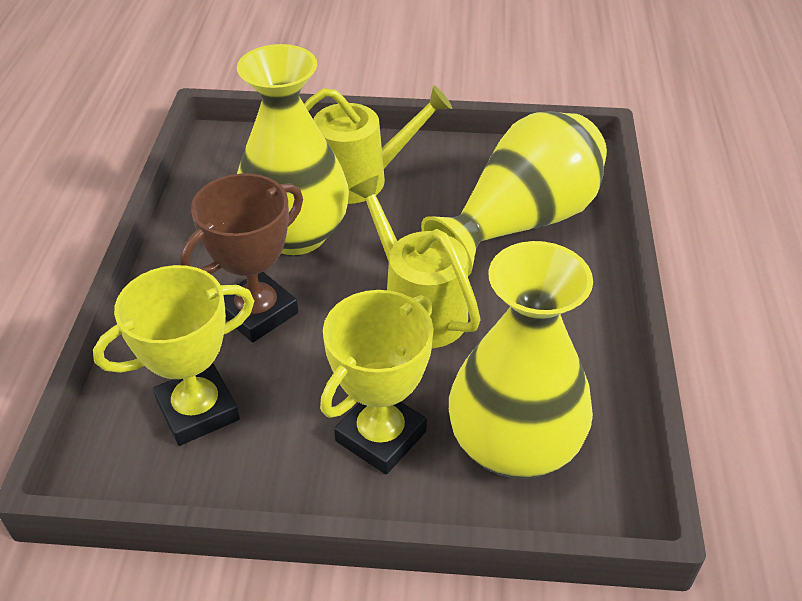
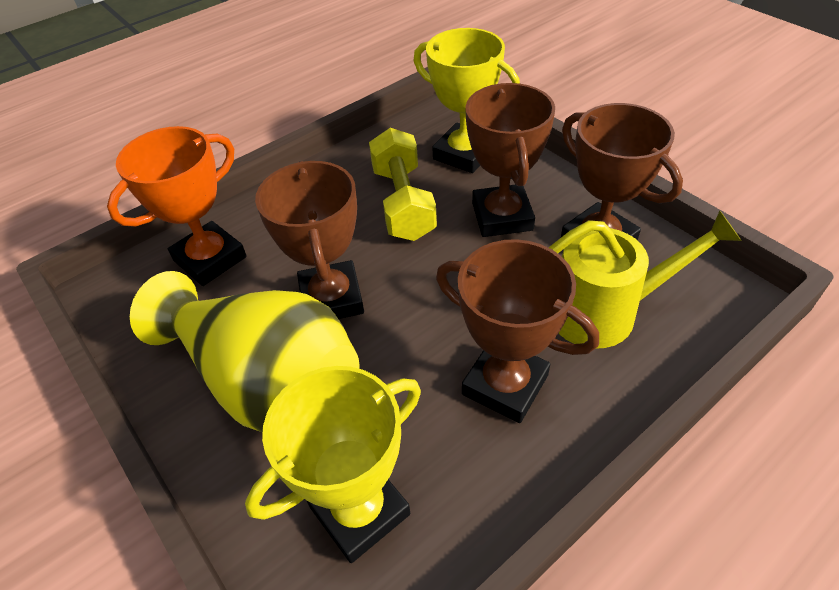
brown trophy: 1 -> 4
orange trophy: 0 -> 1
yellow dumbbell: 0 -> 1
yellow vase: 3 -> 1
yellow watering can: 2 -> 1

----------------------------------------

- [PROMPT] All lines of the entries above where "yellow" turns up should be reported.

- [ANSWER FOR THIS EXERCISE]
yellow dumbbell: 0 -> 1
yellow vase: 3 -> 1
yellow watering can: 2 -> 1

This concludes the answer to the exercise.